[Data excerpt]

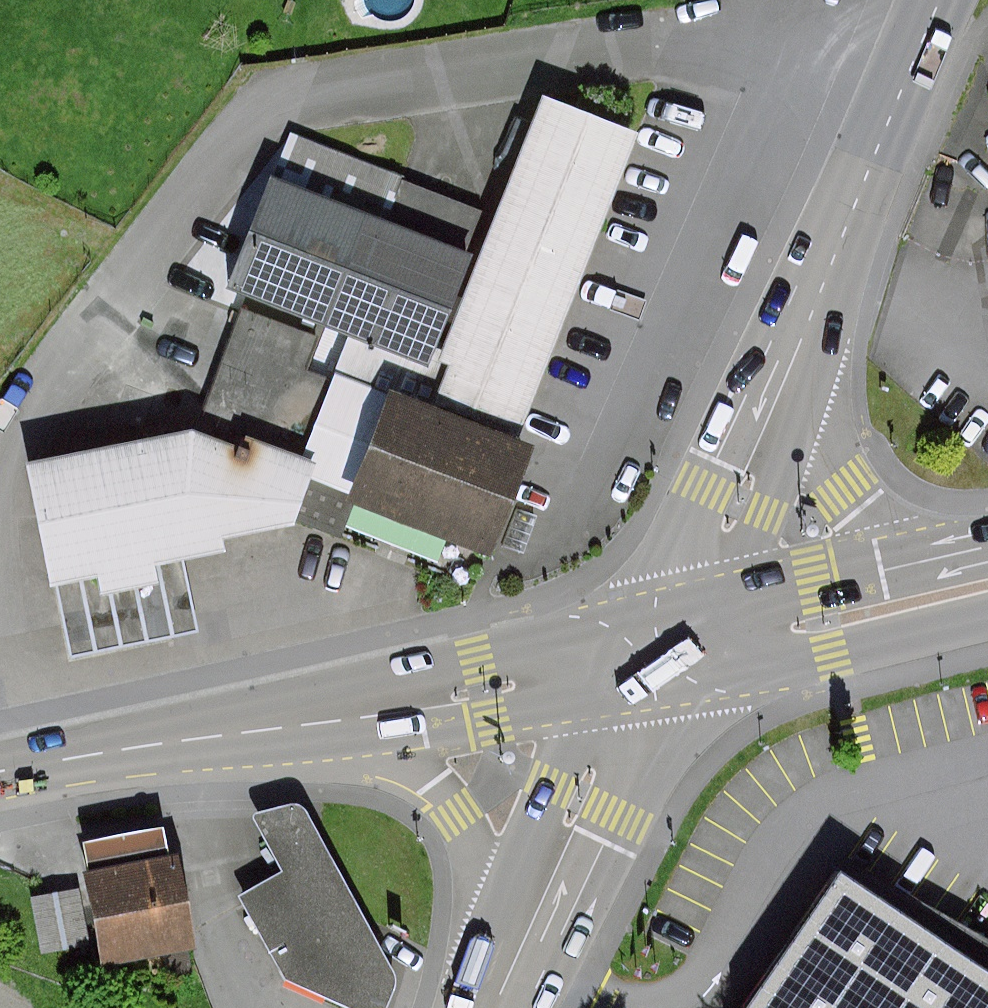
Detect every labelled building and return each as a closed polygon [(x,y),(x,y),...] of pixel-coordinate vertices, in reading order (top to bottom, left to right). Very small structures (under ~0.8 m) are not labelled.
[(548,376),(647,128),(550,90),(490,241),(442,362),(431,389),(528,427),(548,376)] [(442,362),(490,241),(287,161),(239,282),(332,319),(372,334),(442,362)] [(256,299),(212,411),(324,455),(372,334),(332,319),(328,327),(256,299)] [(548,435),(528,427),(431,389),(442,362),(372,334),(324,455),(302,511),(353,531),(357,520),(450,557),(461,530),(504,547),(548,435)] [(212,411),(35,451),(61,577),(302,511),(324,455),(212,411)] [(161,585),(63,592),(67,646),(122,643),(121,626),(163,623),(161,585)] [(279,807),(262,810),(246,815),(244,818),(275,873),(232,899),(278,985),(331,1007),(379,1007),(386,992),(388,986),(388,980),(386,973),(382,968),(301,820),(299,814),(297,811),(293,807),(289,806),(284,806),(279,807)] [(33,952),(88,942),(92,963),(187,946),(170,852),(161,853),(155,824),(75,839),(80,867),(75,868),(77,882),(22,892),(33,952)] [(836,873),(737,1007),(987,1007),(987,983),(836,873)]
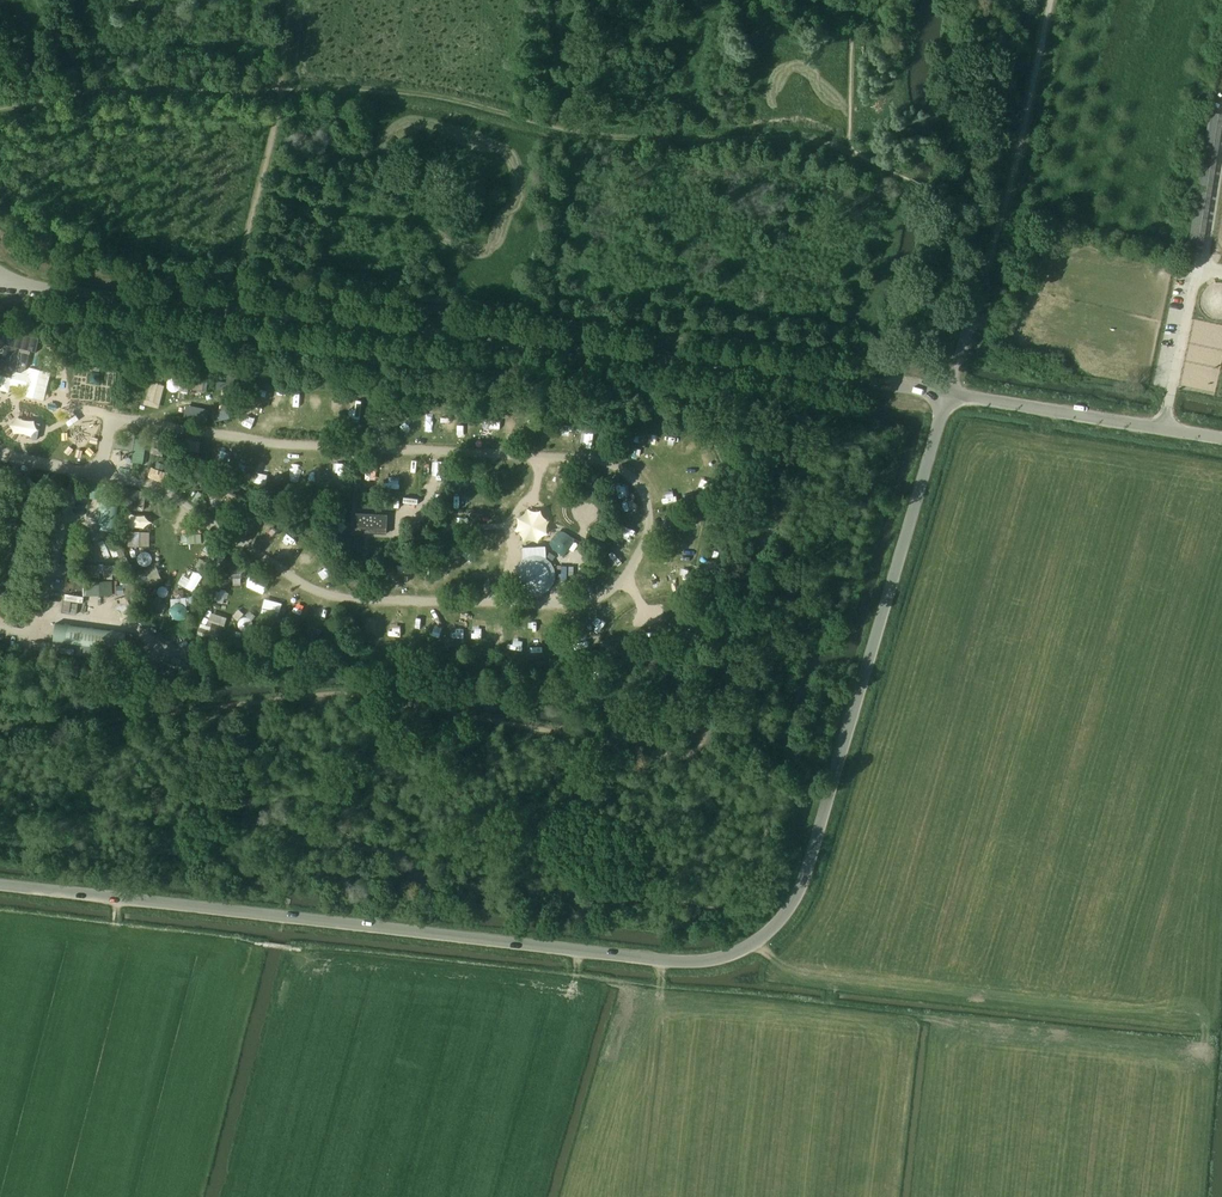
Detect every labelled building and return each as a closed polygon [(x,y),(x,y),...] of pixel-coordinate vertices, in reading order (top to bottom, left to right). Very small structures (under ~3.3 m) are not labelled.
[(1210,112),(1188,250),(1203,252),(1221,129),(1221,114),(1210,112)] [(1221,364),(1221,325),(1194,319),(1181,385),(1217,392),(1221,364)] [(0,352),(0,379),(14,382),(16,375),(24,377),(30,354),(13,350),(12,355),(0,352)] [(207,393),(207,379),(191,378),(190,392),(207,393)] [(160,408),(166,386),(151,382),(145,404),(160,408)] [(280,402),(280,390),(272,390),(273,402),(280,402)] [(34,435),(35,419),(11,417),(10,433),(34,435)] [(633,452),(645,453),(646,440),(635,439),(633,452)] [(167,482),(169,471),(151,468),(149,478),(167,482)] [(179,492),(187,496),(192,488),(184,484),(179,492)] [(412,497),(399,502),(402,509),(398,510),(403,522),(420,515),(412,497)] [(160,507),(158,514),(168,518),(170,510),(160,507)] [(387,516),(356,514),(355,532),(387,534),(387,516)] [(566,555),(576,539),(559,529),(550,545),(566,555)] [(129,531),(129,545),(151,546),(151,531),(129,531)] [(163,583),(152,546),(133,552),(139,571),(144,569),(149,588),(163,583)] [(551,546),(523,546),(523,590),(548,589),(548,581),(551,580),(551,546)] [(311,554),(304,566),(311,570),(317,558),(311,554)] [(240,582),(245,568),(233,563),(227,576),(240,582)] [(196,591),(203,574),(188,568),(181,585),(196,591)] [(114,595),(114,580),(86,580),(86,595),(114,595)] [(221,589),(217,602),(226,604),(230,591),(221,589)] [(186,597),(172,598),(172,609),(187,608),(186,597)] [(289,615),(299,619),(306,603),(297,598),(289,615)] [(156,599),(156,611),(164,611),(165,599),(156,599)] [(281,615),(281,599),(262,599),(263,616),(281,615)] [(211,621),(224,626),(228,618),(215,612),(211,621)] [(125,633),(54,623),(52,640),(122,650),(125,633)] [(388,636),(397,636),(398,626),(388,625),(388,636)] [(692,906),(681,913),(692,931),(703,924),(692,906)]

[/Data excerpt]

Task directions:
After locating the line with "(under ~3.3 m) are not labelled.", please repeat it and every line after it exactly, through the end of the data above.

Solution to the problem:
Detect every labelled building and return each as a closed polygon [(x,y),(x,y),...] of pixel-coordinate vertices, in reading order (top to bottom, left to right). Very small structures (under ~3.3 m) are not labelled.
[(1210,112),(1188,250),(1203,252),(1221,129),(1221,114),(1210,112)] [(1221,364),(1221,325),(1194,319),(1181,385),(1217,392),(1221,364)] [(0,352),(0,379),(14,382),(16,375),(24,377),(30,354),(13,350),(12,355),(0,352)] [(207,393),(207,379),(191,378),(190,392),(207,393)] [(160,408),(166,386),(151,382),(145,404),(160,408)] [(280,402),(280,390),(272,390),(273,402),(280,402)] [(34,435),(35,419),(11,417),(10,433),(34,435)] [(633,452),(645,453),(646,440),(635,439),(633,452)] [(167,482),(169,471),(151,468),(149,478),(167,482)] [(179,492),(187,496),(192,488),(184,484),(179,492)] [(412,497),(399,502),(402,509),(398,510),(403,522),(420,515),(412,497)] [(160,507),(158,514),(168,518),(170,510),(160,507)] [(387,516),(356,514),(355,532),(387,534),(387,516)] [(566,555),(576,539),(559,529),(550,545),(566,555)] [(129,531),(129,545),(151,546),(151,531),(129,531)] [(163,583),(152,546),(133,552),(139,571),(144,569),(149,588),(163,583)] [(551,546),(523,546),(523,590),(548,589),(548,581),(551,580),(551,546)] [(311,554),(304,566),(311,570),(317,558),(311,554)] [(240,582),(245,568),(233,563),(227,576),(240,582)] [(196,591),(203,574),(188,568),(181,585),(196,591)] [(114,595),(114,580),(86,580),(86,595),(114,595)] [(221,589),(217,602),(226,604),(230,591),(221,589)] [(186,597),(172,598),(172,609),(187,608),(186,597)] [(289,615),(299,619),(306,603),(297,598),(289,615)] [(156,599),(156,611),(164,611),(165,599),(156,599)] [(281,615),(281,599),(262,599),(263,616),(281,615)] [(211,621),(224,626),(228,618),(215,612),(211,621)] [(125,633),(54,623),(52,640),(122,650),(125,633)] [(388,636),(397,636),(398,626),(388,625),(388,636)] [(692,906),(681,913),(692,931),(703,924),(692,906)]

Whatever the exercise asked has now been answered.